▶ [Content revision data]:

Content starts

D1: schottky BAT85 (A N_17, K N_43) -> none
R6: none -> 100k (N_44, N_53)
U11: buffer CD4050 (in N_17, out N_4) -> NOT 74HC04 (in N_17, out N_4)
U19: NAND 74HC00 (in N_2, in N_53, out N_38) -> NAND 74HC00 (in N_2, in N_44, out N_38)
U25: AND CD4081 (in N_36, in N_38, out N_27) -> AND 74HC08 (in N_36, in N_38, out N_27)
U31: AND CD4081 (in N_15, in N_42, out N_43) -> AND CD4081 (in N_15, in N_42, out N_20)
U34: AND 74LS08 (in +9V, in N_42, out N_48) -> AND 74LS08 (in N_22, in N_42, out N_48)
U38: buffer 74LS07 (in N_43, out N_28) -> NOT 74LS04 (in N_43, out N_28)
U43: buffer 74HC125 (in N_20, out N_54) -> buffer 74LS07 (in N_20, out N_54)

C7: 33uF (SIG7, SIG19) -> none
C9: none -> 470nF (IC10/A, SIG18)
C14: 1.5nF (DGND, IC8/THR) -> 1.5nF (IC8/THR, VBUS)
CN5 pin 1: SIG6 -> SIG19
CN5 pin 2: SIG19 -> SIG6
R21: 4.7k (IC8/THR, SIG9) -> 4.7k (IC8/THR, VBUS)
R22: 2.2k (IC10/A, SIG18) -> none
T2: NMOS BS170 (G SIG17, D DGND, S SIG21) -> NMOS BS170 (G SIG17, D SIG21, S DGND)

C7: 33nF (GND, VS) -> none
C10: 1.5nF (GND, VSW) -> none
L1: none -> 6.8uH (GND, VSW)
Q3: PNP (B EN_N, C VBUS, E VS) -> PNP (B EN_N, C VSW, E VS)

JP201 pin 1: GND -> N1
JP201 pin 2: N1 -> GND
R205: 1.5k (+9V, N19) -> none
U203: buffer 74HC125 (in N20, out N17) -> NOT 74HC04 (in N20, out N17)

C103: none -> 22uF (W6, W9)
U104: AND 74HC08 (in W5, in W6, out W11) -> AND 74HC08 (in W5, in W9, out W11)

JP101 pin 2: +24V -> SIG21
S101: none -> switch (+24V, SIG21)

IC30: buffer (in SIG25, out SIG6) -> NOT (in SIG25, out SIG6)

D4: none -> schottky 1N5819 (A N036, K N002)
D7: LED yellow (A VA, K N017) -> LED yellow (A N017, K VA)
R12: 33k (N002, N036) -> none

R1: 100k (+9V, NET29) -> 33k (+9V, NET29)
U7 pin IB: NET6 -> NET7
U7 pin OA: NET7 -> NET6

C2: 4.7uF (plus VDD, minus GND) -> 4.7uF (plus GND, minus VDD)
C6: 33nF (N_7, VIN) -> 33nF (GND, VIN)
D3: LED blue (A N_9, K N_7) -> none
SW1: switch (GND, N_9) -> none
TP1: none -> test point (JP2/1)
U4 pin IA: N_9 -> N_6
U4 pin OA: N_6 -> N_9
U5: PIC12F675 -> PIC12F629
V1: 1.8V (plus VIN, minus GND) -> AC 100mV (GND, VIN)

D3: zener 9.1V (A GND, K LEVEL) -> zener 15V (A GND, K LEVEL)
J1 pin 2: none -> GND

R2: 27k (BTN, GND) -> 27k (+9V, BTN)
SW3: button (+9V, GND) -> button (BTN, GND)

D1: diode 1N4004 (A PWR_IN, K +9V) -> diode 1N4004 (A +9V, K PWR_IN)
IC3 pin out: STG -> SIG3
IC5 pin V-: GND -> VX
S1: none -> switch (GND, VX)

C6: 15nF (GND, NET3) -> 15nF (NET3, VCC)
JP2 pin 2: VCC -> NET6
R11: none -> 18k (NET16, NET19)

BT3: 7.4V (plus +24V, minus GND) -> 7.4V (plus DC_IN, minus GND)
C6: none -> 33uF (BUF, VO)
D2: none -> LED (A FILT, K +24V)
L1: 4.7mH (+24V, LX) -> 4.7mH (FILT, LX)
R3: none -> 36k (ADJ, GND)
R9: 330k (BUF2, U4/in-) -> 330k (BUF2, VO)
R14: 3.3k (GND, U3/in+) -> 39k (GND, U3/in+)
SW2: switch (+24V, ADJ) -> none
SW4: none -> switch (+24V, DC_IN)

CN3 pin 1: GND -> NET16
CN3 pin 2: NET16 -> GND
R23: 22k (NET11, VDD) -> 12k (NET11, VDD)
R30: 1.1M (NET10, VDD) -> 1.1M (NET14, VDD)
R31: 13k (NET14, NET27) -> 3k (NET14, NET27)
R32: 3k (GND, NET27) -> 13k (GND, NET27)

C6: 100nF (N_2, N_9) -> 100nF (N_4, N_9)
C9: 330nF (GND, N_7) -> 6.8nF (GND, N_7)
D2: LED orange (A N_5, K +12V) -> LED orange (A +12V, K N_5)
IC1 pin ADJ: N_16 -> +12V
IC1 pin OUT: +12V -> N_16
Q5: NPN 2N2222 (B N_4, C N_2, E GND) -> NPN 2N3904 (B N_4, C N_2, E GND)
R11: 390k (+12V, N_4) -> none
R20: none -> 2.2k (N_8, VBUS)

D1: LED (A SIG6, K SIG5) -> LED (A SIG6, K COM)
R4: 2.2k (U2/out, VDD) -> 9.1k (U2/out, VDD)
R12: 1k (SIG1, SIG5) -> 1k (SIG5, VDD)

Content ends

▶ [WHAT IS EXPECTED]:
Exactly as shown above, return every record.

▶ [EXPECTED OUTPUT]:
D1: schottky BAT85 (A N_17, K N_43) -> none
R6: none -> 100k (N_44, N_53)
U11: buffer CD4050 (in N_17, out N_4) -> NOT 74HC04 (in N_17, out N_4)
U19: NAND 74HC00 (in N_2, in N_53, out N_38) -> NAND 74HC00 (in N_2, in N_44, out N_38)
U25: AND CD4081 (in N_36, in N_38, out N_27) -> AND 74HC08 (in N_36, in N_38, out N_27)
U31: AND CD4081 (in N_15, in N_42, out N_43) -> AND CD4081 (in N_15, in N_42, out N_20)
U34: AND 74LS08 (in +9V, in N_42, out N_48) -> AND 74LS08 (in N_22, in N_42, out N_48)
U38: buffer 74LS07 (in N_43, out N_28) -> NOT 74LS04 (in N_43, out N_28)
U43: buffer 74HC125 (in N_20, out N_54) -> buffer 74LS07 (in N_20, out N_54)

C7: 33uF (SIG7, SIG19) -> none
C9: none -> 470nF (IC10/A, SIG18)
C14: 1.5nF (DGND, IC8/THR) -> 1.5nF (IC8/THR, VBUS)
CN5 pin 1: SIG6 -> SIG19
CN5 pin 2: SIG19 -> SIG6
R21: 4.7k (IC8/THR, SIG9) -> 4.7k (IC8/THR, VBUS)
R22: 2.2k (IC10/A, SIG18) -> none
T2: NMOS BS170 (G SIG17, D DGND, S SIG21) -> NMOS BS170 (G SIG17, D SIG21, S DGND)

C7: 33nF (GND, VS) -> none
C10: 1.5nF (GND, VSW) -> none
L1: none -> 6.8uH (GND, VSW)
Q3: PNP (B EN_N, C VBUS, E VS) -> PNP (B EN_N, C VSW, E VS)

JP201 pin 1: GND -> N1
JP201 pin 2: N1 -> GND
R205: 1.5k (+9V, N19) -> none
U203: buffer 74HC125 (in N20, out N17) -> NOT 74HC04 (in N20, out N17)

C103: none -> 22uF (W6, W9)
U104: AND 74HC08 (in W5, in W6, out W11) -> AND 74HC08 (in W5, in W9, out W11)

JP101 pin 2: +24V -> SIG21
S101: none -> switch (+24V, SIG21)

IC30: buffer (in SIG25, out SIG6) -> NOT (in SIG25, out SIG6)

D4: none -> schottky 1N5819 (A N036, K N002)
D7: LED yellow (A VA, K N017) -> LED yellow (A N017, K VA)
R12: 33k (N002, N036) -> none

R1: 100k (+9V, NET29) -> 33k (+9V, NET29)
U7 pin IB: NET6 -> NET7
U7 pin OA: NET7 -> NET6

C2: 4.7uF (plus VDD, minus GND) -> 4.7uF (plus GND, minus VDD)
C6: 33nF (N_7, VIN) -> 33nF (GND, VIN)
D3: LED blue (A N_9, K N_7) -> none
SW1: switch (GND, N_9) -> none
TP1: none -> test point (JP2/1)
U4 pin IA: N_9 -> N_6
U4 pin OA: N_6 -> N_9
U5: PIC12F675 -> PIC12F629
V1: 1.8V (plus VIN, minus GND) -> AC 100mV (GND, VIN)

D3: zener 9.1V (A GND, K LEVEL) -> zener 15V (A GND, K LEVEL)
J1 pin 2: none -> GND

R2: 27k (BTN, GND) -> 27k (+9V, BTN)
SW3: button (+9V, GND) -> button (BTN, GND)

D1: diode 1N4004 (A PWR_IN, K +9V) -> diode 1N4004 (A +9V, K PWR_IN)
IC3 pin out: STG -> SIG3
IC5 pin V-: GND -> VX
S1: none -> switch (GND, VX)

C6: 15nF (GND, NET3) -> 15nF (NET3, VCC)
JP2 pin 2: VCC -> NET6
R11: none -> 18k (NET16, NET19)

BT3: 7.4V (plus +24V, minus GND) -> 7.4V (plus DC_IN, minus GND)
C6: none -> 33uF (BUF, VO)
D2: none -> LED (A FILT, K +24V)
L1: 4.7mH (+24V, LX) -> 4.7mH (FILT, LX)
R3: none -> 36k (ADJ, GND)
R9: 330k (BUF2, U4/in-) -> 330k (BUF2, VO)
R14: 3.3k (GND, U3/in+) -> 39k (GND, U3/in+)
SW2: switch (+24V, ADJ) -> none
SW4: none -> switch (+24V, DC_IN)

CN3 pin 1: GND -> NET16
CN3 pin 2: NET16 -> GND
R23: 22k (NET11, VDD) -> 12k (NET11, VDD)
R30: 1.1M (NET10, VDD) -> 1.1M (NET14, VDD)
R31: 13k (NET14, NET27) -> 3k (NET14, NET27)
R32: 3k (GND, NET27) -> 13k (GND, NET27)

C6: 100nF (N_2, N_9) -> 100nF (N_4, N_9)
C9: 330nF (GND, N_7) -> 6.8nF (GND, N_7)
D2: LED orange (A N_5, K +12V) -> LED orange (A +12V, K N_5)
IC1 pin ADJ: N_16 -> +12V
IC1 pin OUT: +12V -> N_16
Q5: NPN 2N2222 (B N_4, C N_2, E GND) -> NPN 2N3904 (B N_4, C N_2, E GND)
R11: 390k (+12V, N_4) -> none
R20: none -> 2.2k (N_8, VBUS)

D1: LED (A SIG6, K SIG5) -> LED (A SIG6, K COM)
R4: 2.2k (U2/out, VDD) -> 9.1k (U2/out, VDD)
R12: 1k (SIG1, SIG5) -> 1k (SIG5, VDD)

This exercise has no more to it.